== Dataset section ==
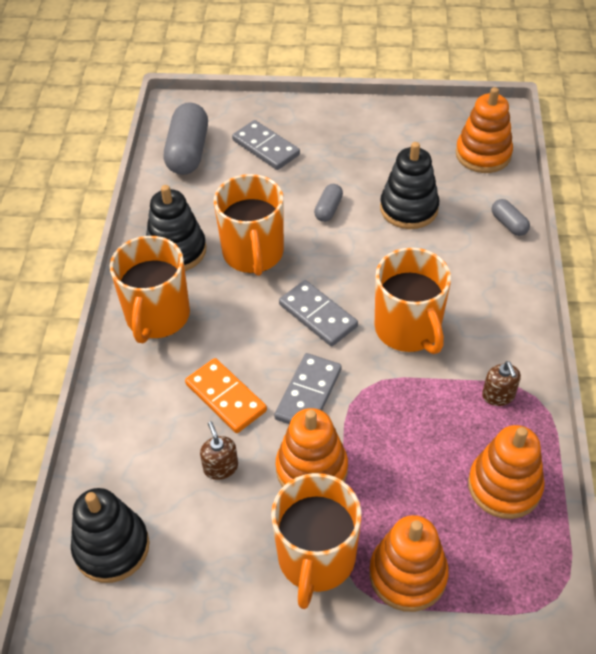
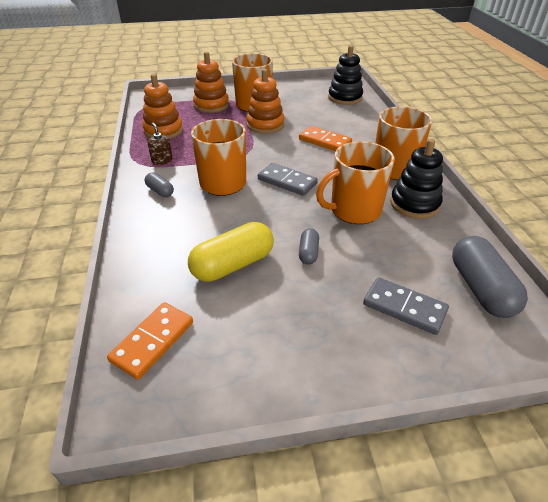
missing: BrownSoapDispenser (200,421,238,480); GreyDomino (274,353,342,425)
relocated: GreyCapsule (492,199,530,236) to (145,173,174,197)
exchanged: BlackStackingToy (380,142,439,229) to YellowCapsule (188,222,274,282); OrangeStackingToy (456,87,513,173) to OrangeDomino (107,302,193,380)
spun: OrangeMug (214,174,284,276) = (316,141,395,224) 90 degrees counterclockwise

== Instructions for the task ==
In your answer, repeat the material above in full, exactly, and without its pictures.

== Response to this task ==
missing: BrownSoapDispenser (200,421,238,480); GreyDomino (274,353,342,425)
relocated: GreyCapsule (492,199,530,236) to (145,173,174,197)
exchanged: BlackStackingToy (380,142,439,229) to YellowCapsule (188,222,274,282); OrangeStackingToy (456,87,513,173) to OrangeDomino (107,302,193,380)
spun: OrangeMug (214,174,284,276) = (316,141,395,224) 90 degrees counterclockwise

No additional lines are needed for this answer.